Would you repeat exactly the part of the listing below that runs from the line containing "(126, 209) = (167, 242): orange" down to the line containing "(304, 396) = (396, 414): none -> brown egg", inclusive, and nothing else?

[Input records — start]

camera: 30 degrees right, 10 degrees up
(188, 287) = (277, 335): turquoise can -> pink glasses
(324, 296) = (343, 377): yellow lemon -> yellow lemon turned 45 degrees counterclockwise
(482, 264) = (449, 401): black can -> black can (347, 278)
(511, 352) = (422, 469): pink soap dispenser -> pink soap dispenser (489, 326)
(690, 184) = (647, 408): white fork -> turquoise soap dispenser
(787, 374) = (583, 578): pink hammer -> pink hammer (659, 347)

[Input records — finish]
[Input records — start]

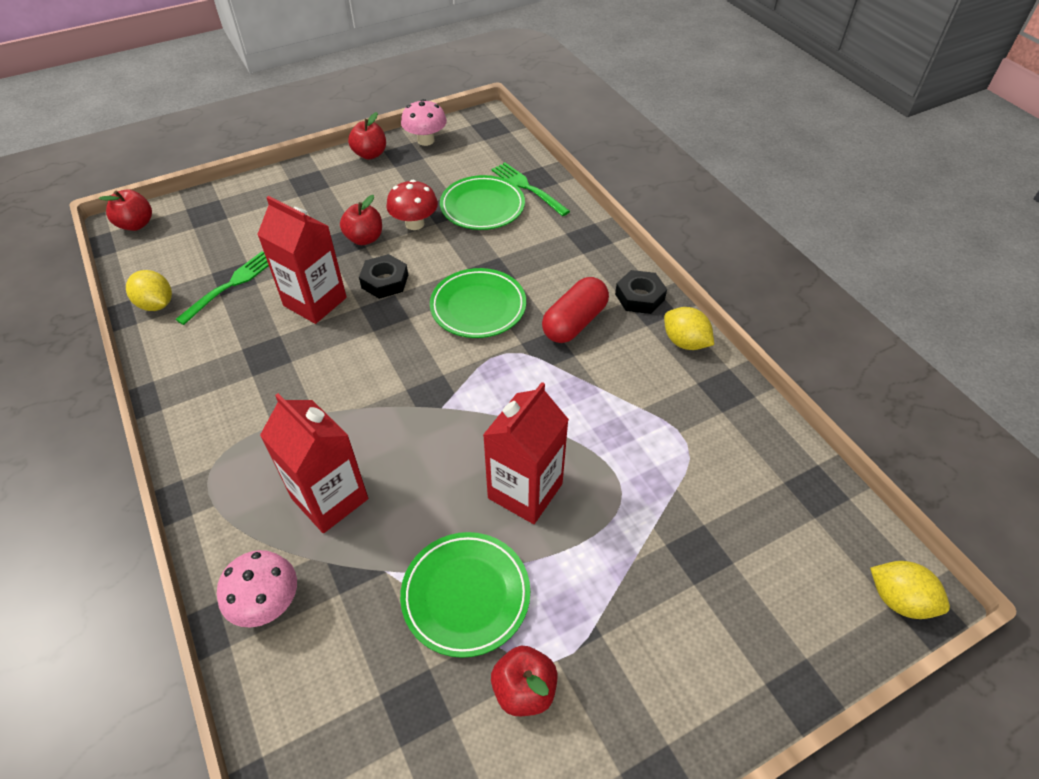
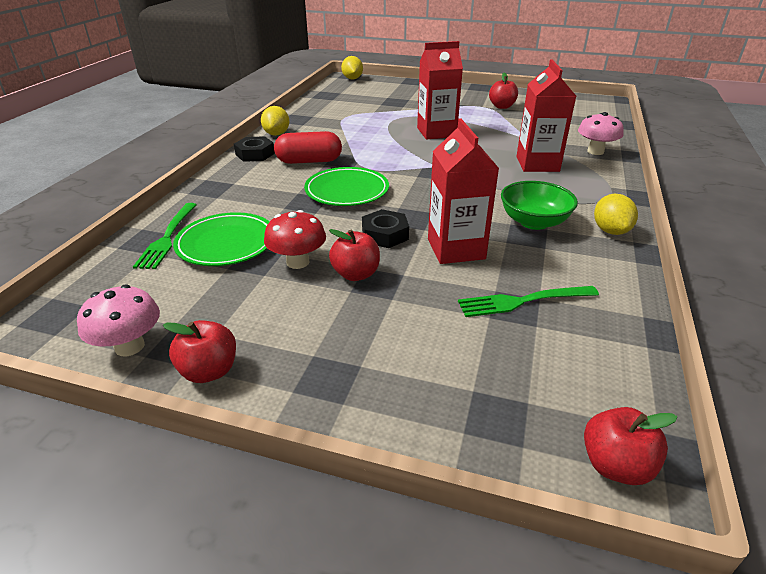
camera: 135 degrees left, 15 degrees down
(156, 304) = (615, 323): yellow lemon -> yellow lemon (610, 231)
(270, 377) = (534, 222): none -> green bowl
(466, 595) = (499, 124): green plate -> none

[Input records — finish]
[Input records — start]

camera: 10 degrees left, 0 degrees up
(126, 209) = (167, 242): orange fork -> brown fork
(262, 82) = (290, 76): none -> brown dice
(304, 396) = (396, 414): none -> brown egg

[Input records — finish]

[Response to this task]
(126, 209) = (167, 242): orange fork -> brown fork
(262, 82) = (290, 76): none -> brown dice
(304, 396) = (396, 414): none -> brown egg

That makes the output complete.